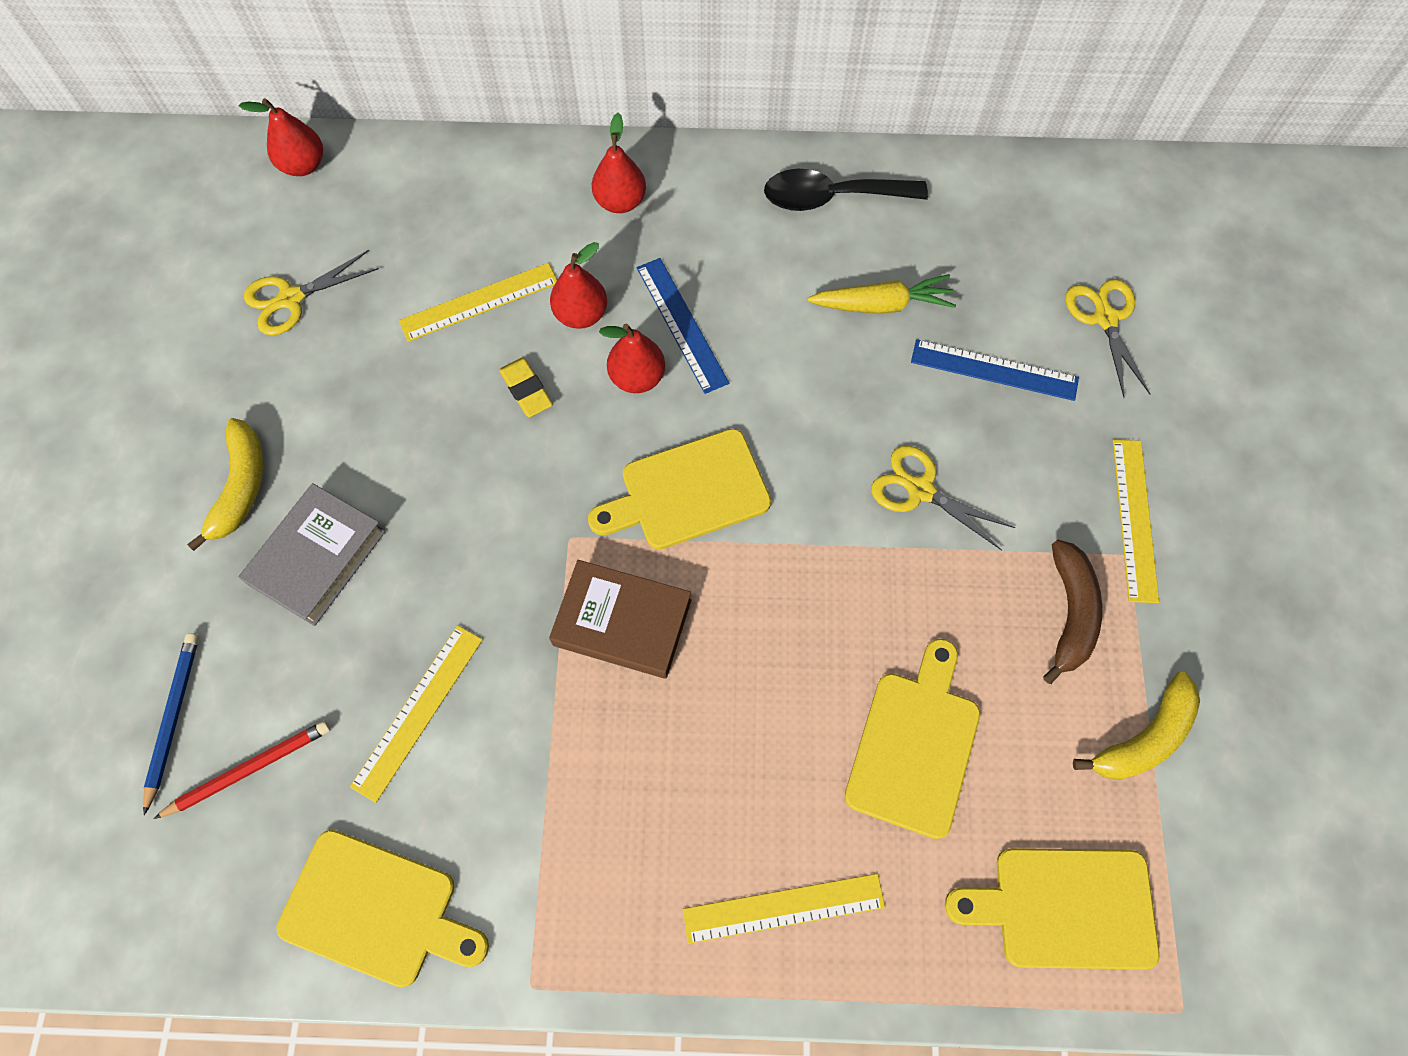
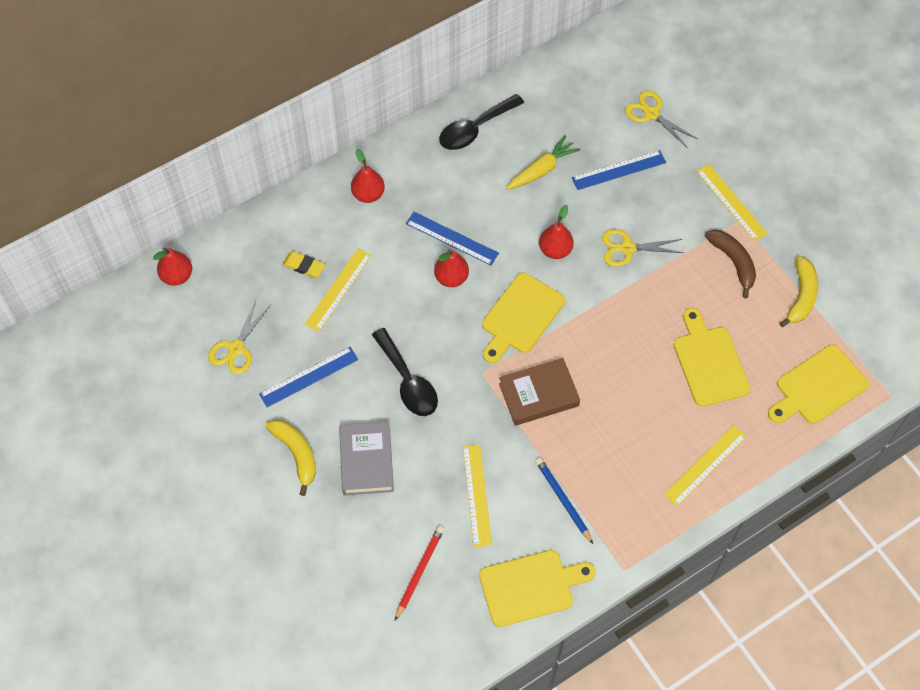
camera: 35 degrees left, 5 degrees down
(173, 718) = (362, 576): blue pencil -> blue pencil (563, 500)
(345, 393) = (309, 376): none -> blue ruler
(463, 483) = (408, 381): none -> black spoon
(526, 390) = (401, 318): yellow eraser -> yellow eraser (304, 266)
(581, 314) = (397, 264): red pear -> red pear (555, 250)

◆ ◆ ◆

• **PROBLEM TO WORK ON**
From the line that contains "(463, 483) = (408, 381): none -> black spoon" down to the last line above, print each line exactly as it appears.

• **EXPECTED OUTPUT**
(463, 483) = (408, 381): none -> black spoon
(526, 390) = (401, 318): yellow eraser -> yellow eraser (304, 266)
(581, 314) = (397, 264): red pear -> red pear (555, 250)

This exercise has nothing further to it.